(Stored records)

START

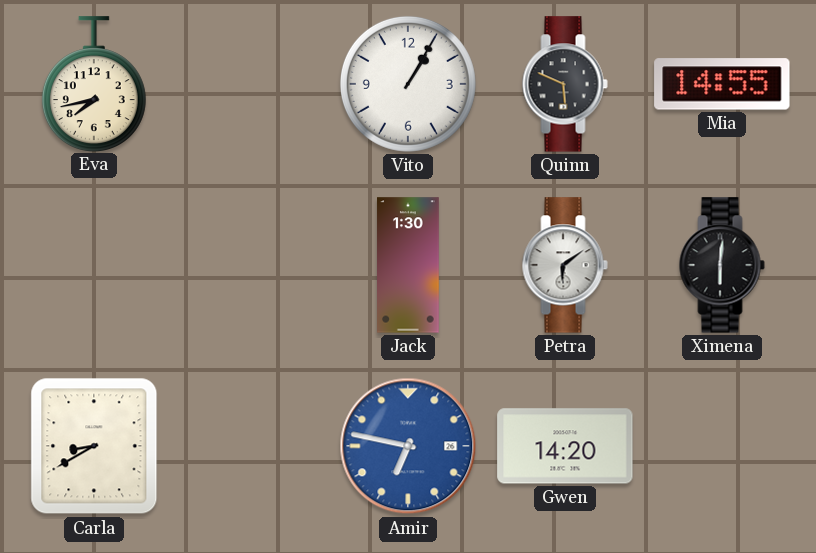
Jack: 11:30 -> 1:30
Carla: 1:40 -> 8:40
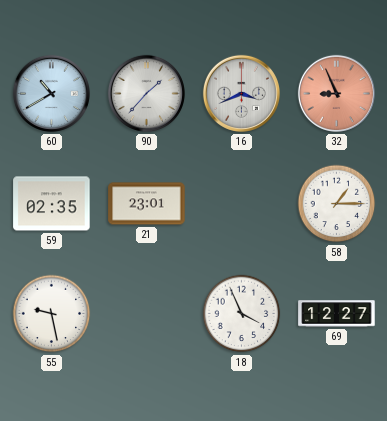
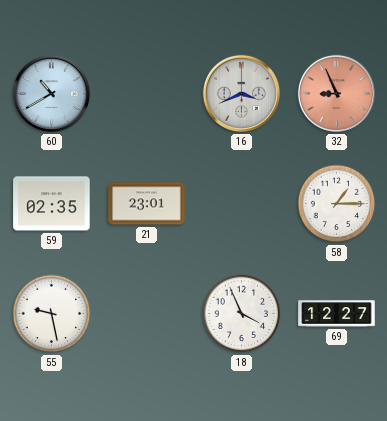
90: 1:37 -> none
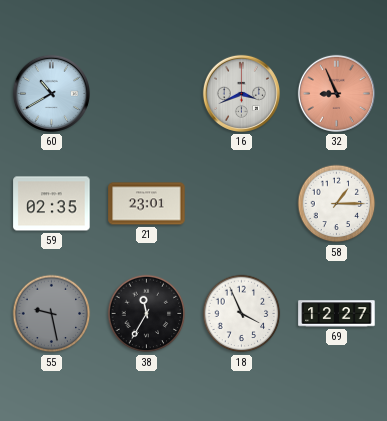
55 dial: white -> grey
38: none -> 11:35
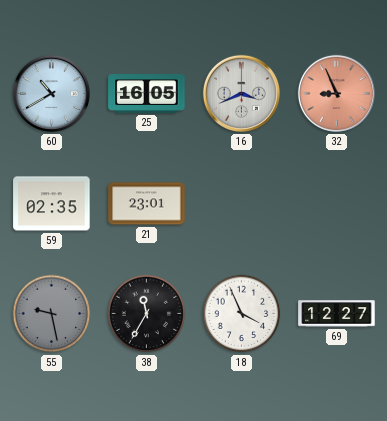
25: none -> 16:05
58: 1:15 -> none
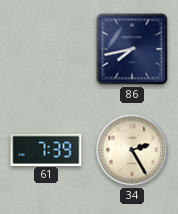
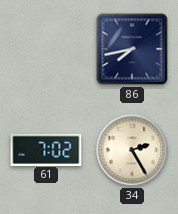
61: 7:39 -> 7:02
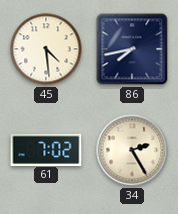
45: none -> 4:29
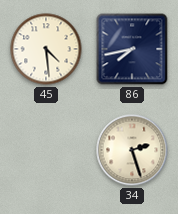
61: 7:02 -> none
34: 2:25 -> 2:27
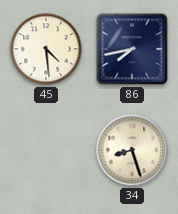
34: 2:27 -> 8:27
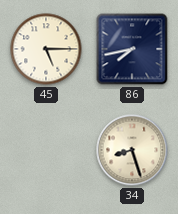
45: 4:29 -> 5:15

END

→ **PROBLEM DETAILS**
Copy the part of the material that opens with the line containing "25: none -> 16:05" and closes at the end of the material, leaving out the picture lines.

→ **RESULT BELOW**
25: none -> 16:05
58: 1:15 -> none
61: 7:39 -> 7:02
45: none -> 4:29
61: 7:02 -> none
34: 2:25 -> 2:27
34: 2:27 -> 8:27
45: 4:29 -> 5:15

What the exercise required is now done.